>>>>
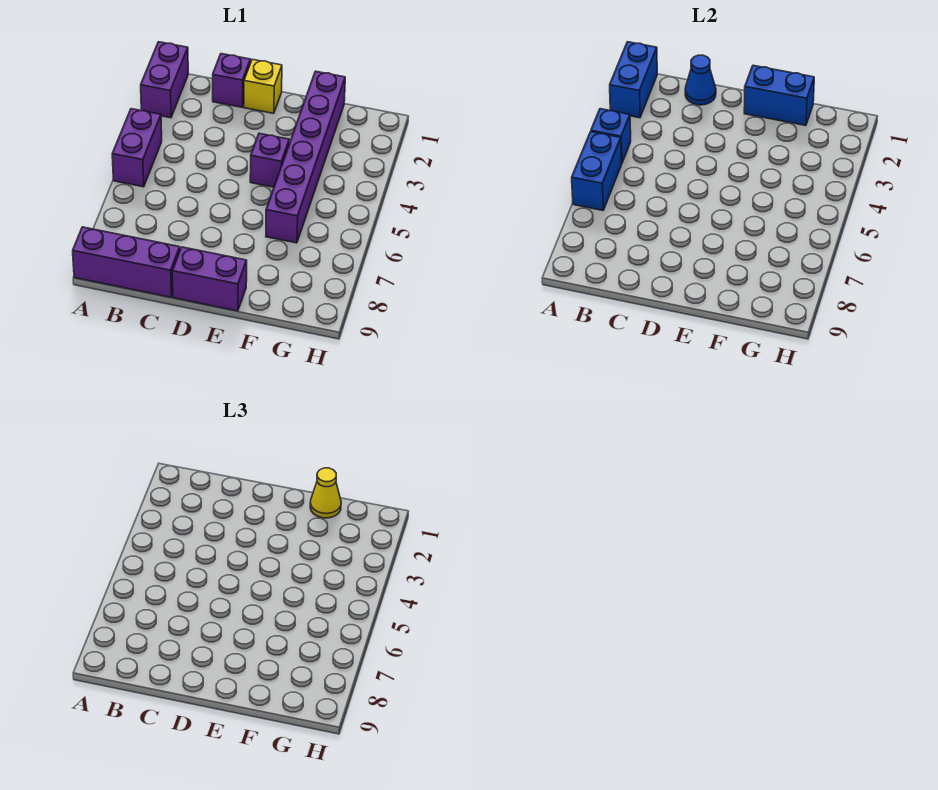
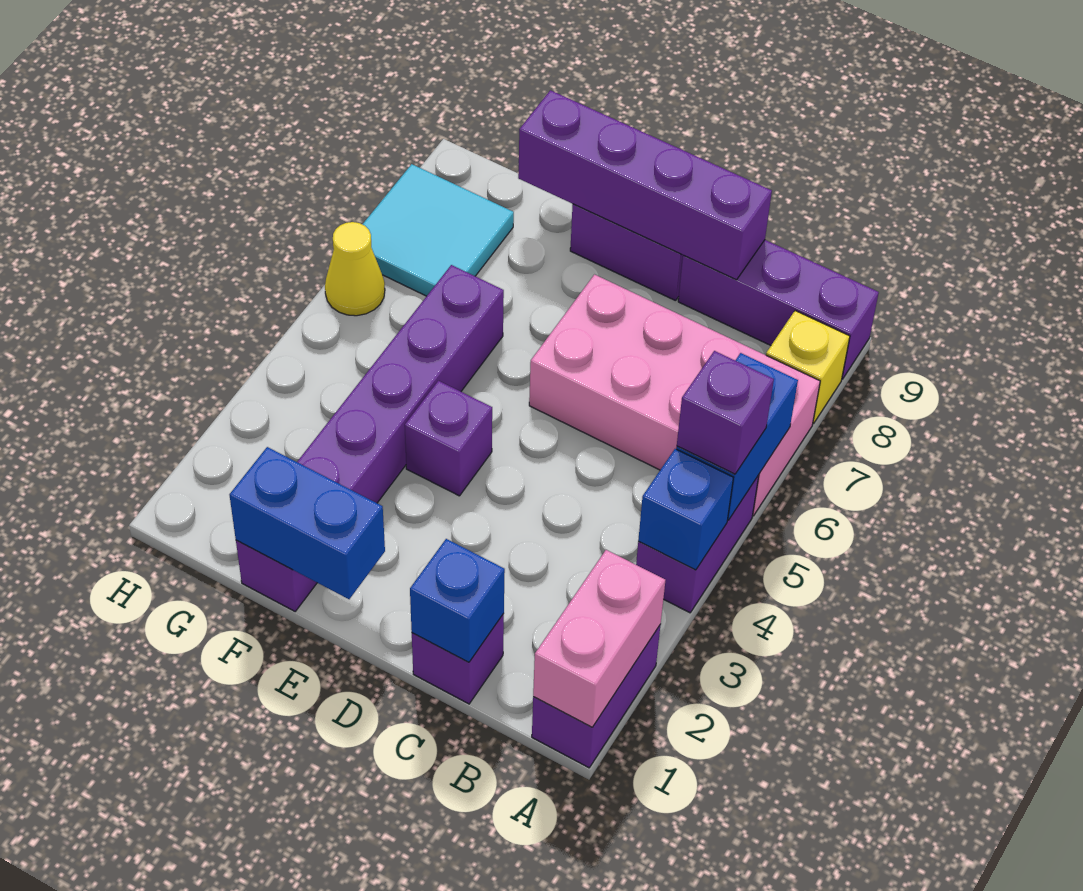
blue brick A1:A2 level 2 -> pink brick A1:A2 level 2
none -> purple brick A5 level 3
none -> pink brick A6:D7 level 1
blue cone C1 level 2 -> blue brick C1 level 2
none -> purple brick C9:F9 level 2
yellow brick D1 level 1 -> yellow brick A8 level 1
yellow cone F1 level 3 -> yellow cone H6 level 1
none -> cyan tile G7:H8 level 1

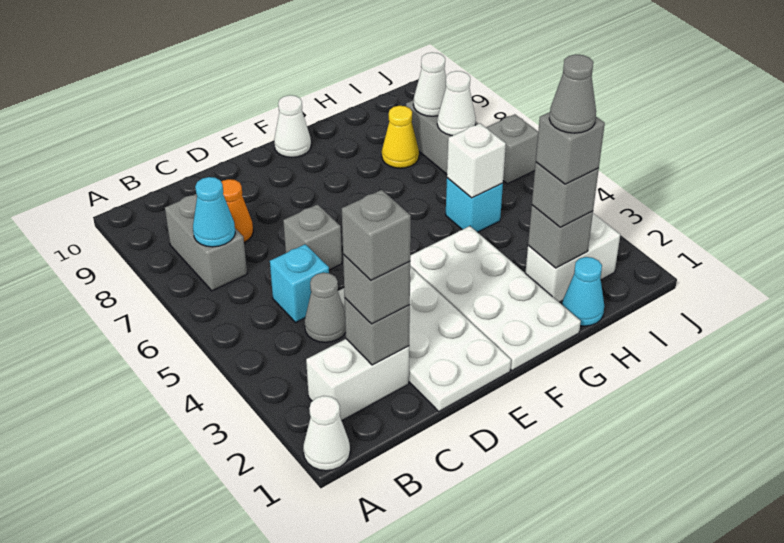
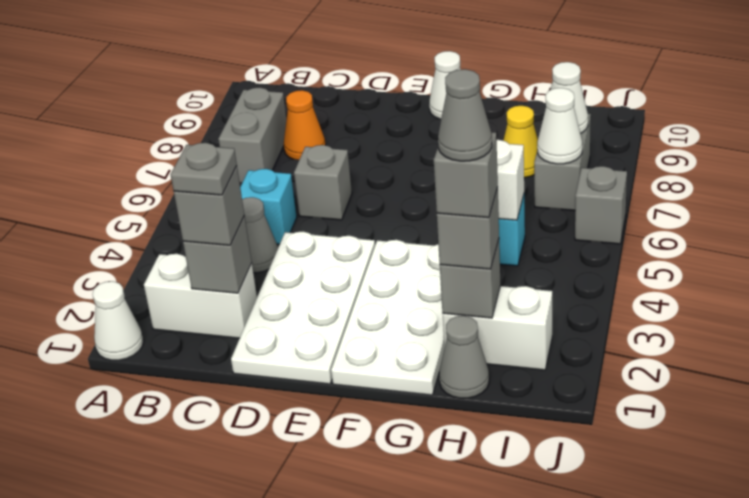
cyan cone B7 level 2 -> none
grey brick C2 level 4 -> grey plate C2 level 4
cyan cone H1 level 1 -> grey cone H1 level 1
<<<<
_Requirement:_ Word for word, please reproduce each entry above and leave out every picture.

_Answer:_
blue brick A1:A2 level 2 -> pink brick A1:A2 level 2
none -> purple brick A5 level 3
none -> pink brick A6:D7 level 1
blue cone C1 level 2 -> blue brick C1 level 2
none -> purple brick C9:F9 level 2
yellow brick D1 level 1 -> yellow brick A8 level 1
yellow cone F1 level 3 -> yellow cone H6 level 1
none -> cyan tile G7:H8 level 1

cyan cone B7 level 2 -> none
grey brick C2 level 4 -> grey plate C2 level 4
cyan cone H1 level 1 -> grey cone H1 level 1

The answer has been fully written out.